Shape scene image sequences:
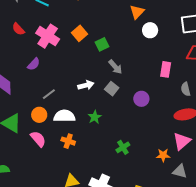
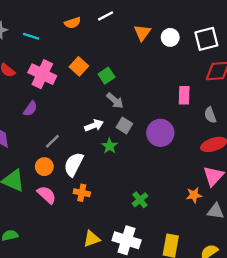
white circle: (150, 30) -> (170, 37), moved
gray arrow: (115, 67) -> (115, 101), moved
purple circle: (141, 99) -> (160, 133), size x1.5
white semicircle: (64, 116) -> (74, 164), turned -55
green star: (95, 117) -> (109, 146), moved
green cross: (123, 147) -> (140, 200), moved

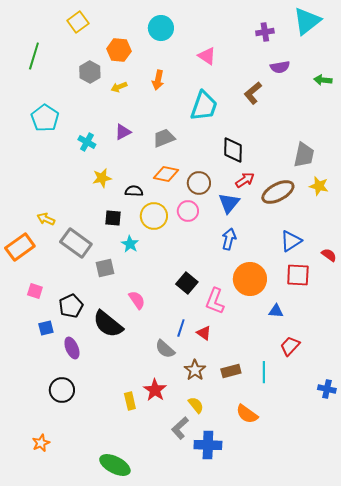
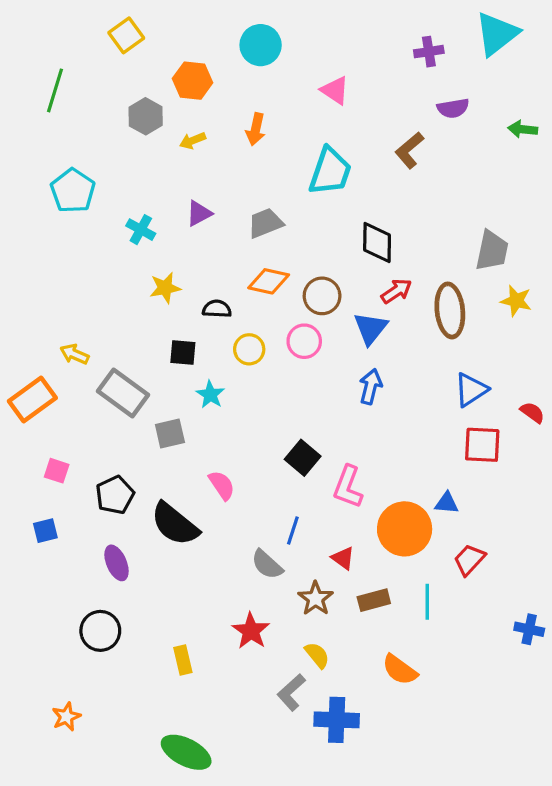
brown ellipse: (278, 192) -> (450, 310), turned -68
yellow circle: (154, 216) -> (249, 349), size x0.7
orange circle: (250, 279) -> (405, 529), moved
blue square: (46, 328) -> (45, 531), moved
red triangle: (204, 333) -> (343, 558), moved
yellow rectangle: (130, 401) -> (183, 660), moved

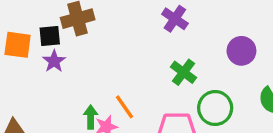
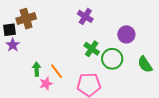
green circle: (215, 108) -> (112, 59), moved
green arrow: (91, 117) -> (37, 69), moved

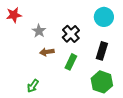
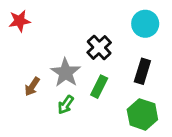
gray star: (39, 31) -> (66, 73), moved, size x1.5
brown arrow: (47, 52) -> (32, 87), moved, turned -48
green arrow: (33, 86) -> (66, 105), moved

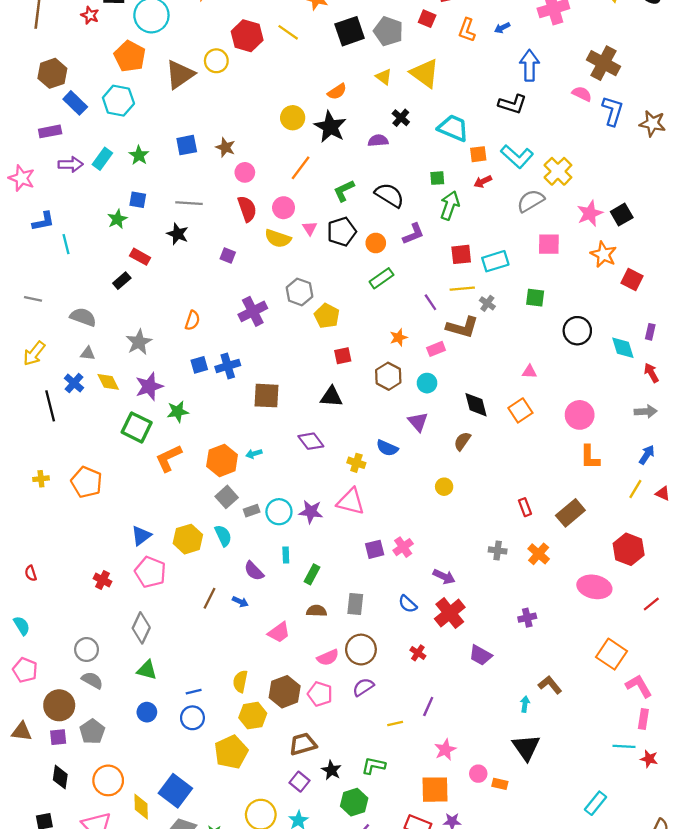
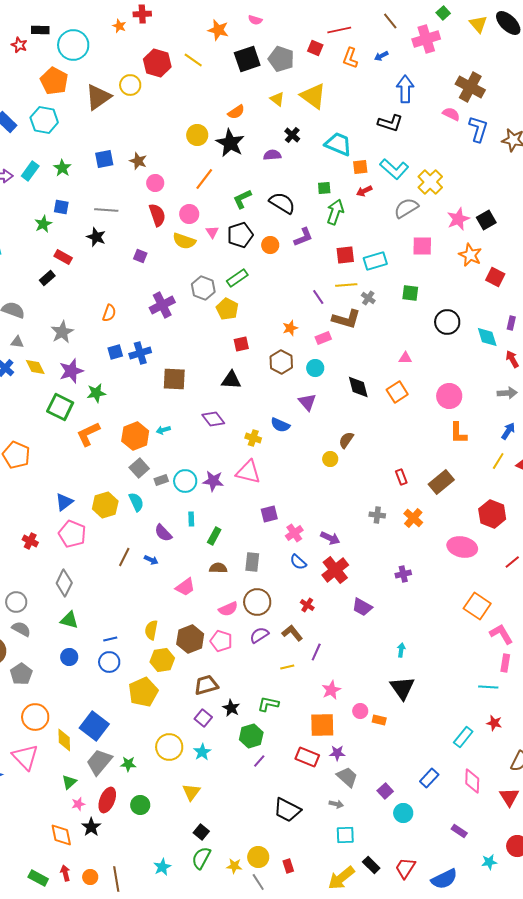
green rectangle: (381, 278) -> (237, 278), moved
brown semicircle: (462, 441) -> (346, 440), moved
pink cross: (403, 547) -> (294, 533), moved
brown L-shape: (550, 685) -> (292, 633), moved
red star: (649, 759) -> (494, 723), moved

**ASSIGNED TASK**
A picture-free version of all the records, repeated exactly, is what to return.

**YOUR SOLUTION**
white circle: (150, 30) -> (170, 37), moved
gray arrow: (115, 67) -> (115, 101), moved
purple circle: (141, 99) -> (160, 133), size x1.5
white semicircle: (64, 116) -> (74, 164), turned -55
green star: (95, 117) -> (109, 146), moved
green cross: (123, 147) -> (140, 200), moved

brown ellipse: (278, 192) -> (450, 310), turned -68
yellow circle: (154, 216) -> (249, 349), size x0.7
orange circle: (250, 279) -> (405, 529), moved
blue square: (46, 328) -> (45, 531), moved
red triangle: (204, 333) -> (343, 558), moved
yellow rectangle: (130, 401) -> (183, 660), moved

green circle: (215, 108) -> (112, 59), moved
green arrow: (91, 117) -> (37, 69), moved

gray star: (39, 31) -> (66, 73), moved, size x1.5
brown arrow: (47, 52) -> (32, 87), moved, turned -48
green arrow: (33, 86) -> (66, 105), moved

green rectangle: (381, 278) -> (237, 278), moved
brown semicircle: (462, 441) -> (346, 440), moved
pink cross: (403, 547) -> (294, 533), moved
brown L-shape: (550, 685) -> (292, 633), moved
red star: (649, 759) -> (494, 723), moved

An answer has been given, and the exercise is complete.